• **YOUR INSTRUCTIONS**
All records below are to be repeated exactly, with the pictures left out.

Start of MATERIAL PROVIDED

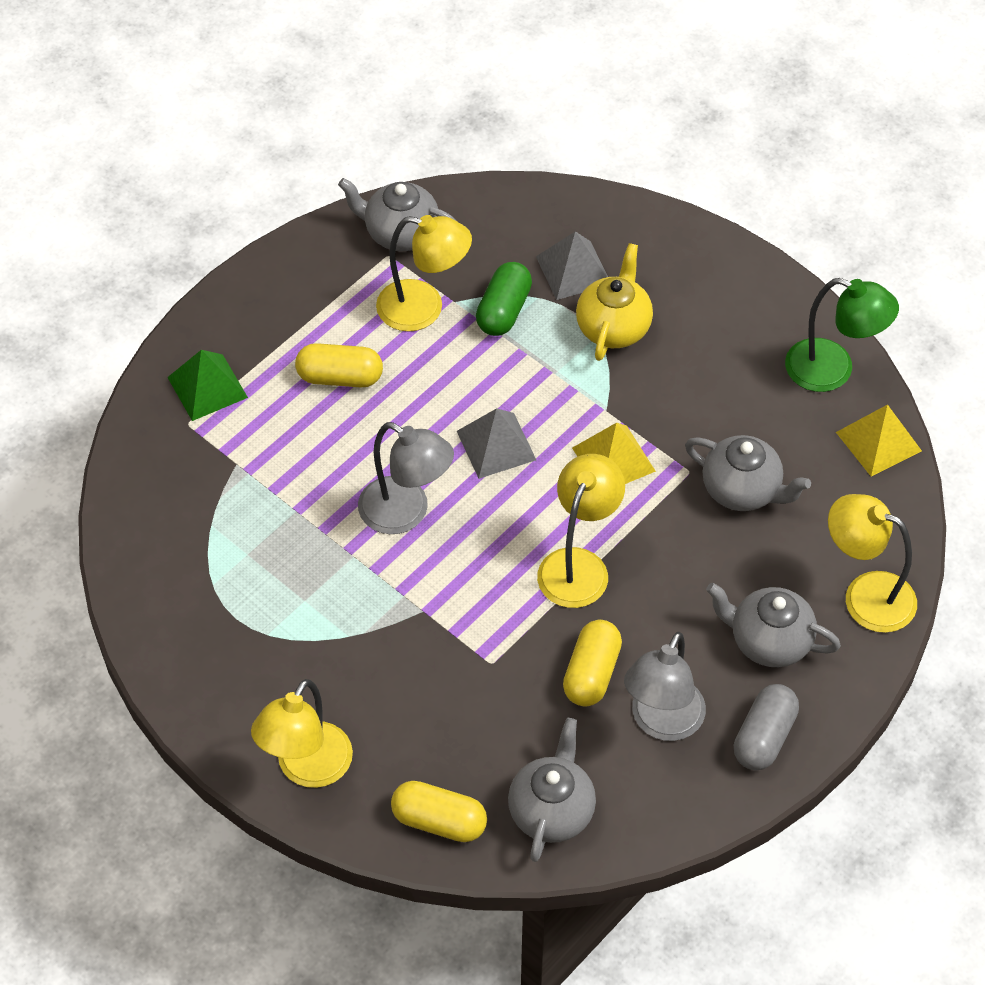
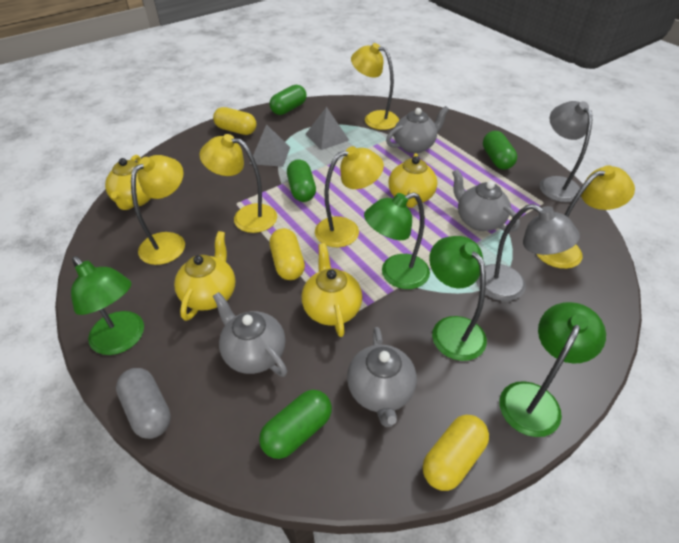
green capsule: 1 -> 4
green lamp: 1 -> 4
green pyramid: 1 -> 0
yellow lamp: 4 -> 5
yellow pyramid: 2 -> 0
yellow teapot: 1 -> 4

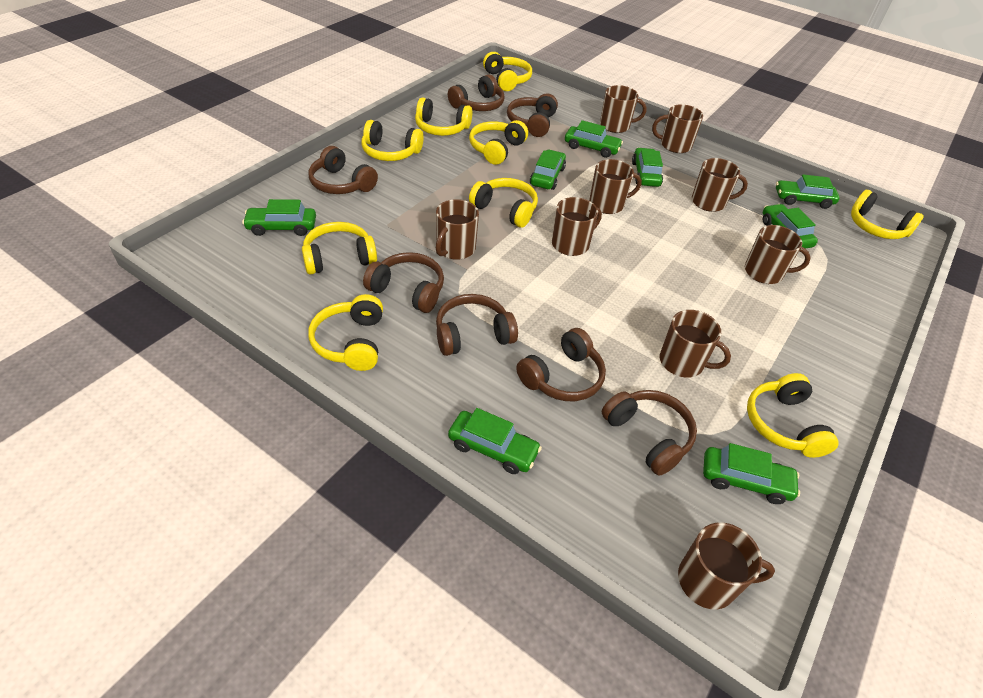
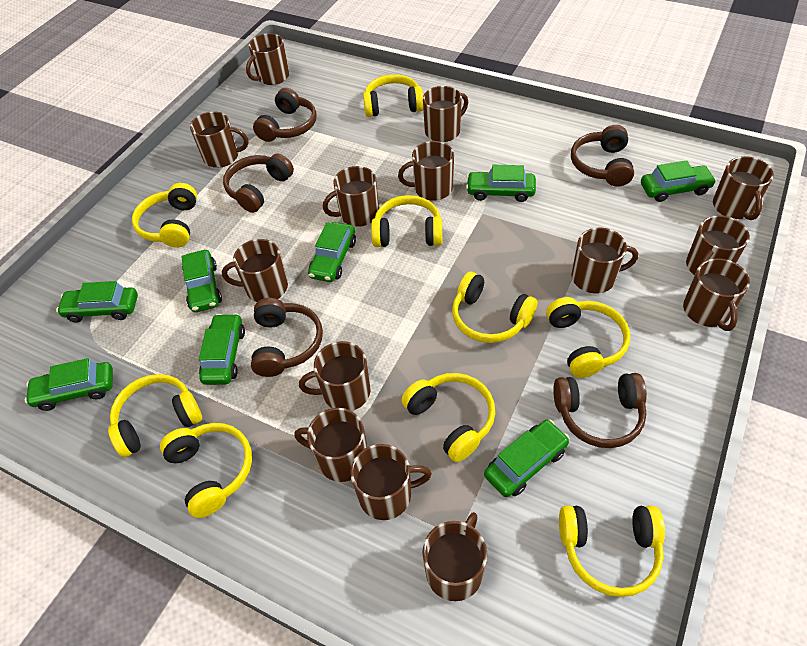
brown headphones: 7 -> 5
brown mug: 9 -> 14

End of MATERIAL PROVIDED

• **EXERCISE RESPONSE**
green capsule: 1 -> 4
green lamp: 1 -> 4
green pyramid: 1 -> 0
yellow lamp: 4 -> 5
yellow pyramid: 2 -> 0
yellow teapot: 1 -> 4

brown headphones: 7 -> 5
brown mug: 9 -> 14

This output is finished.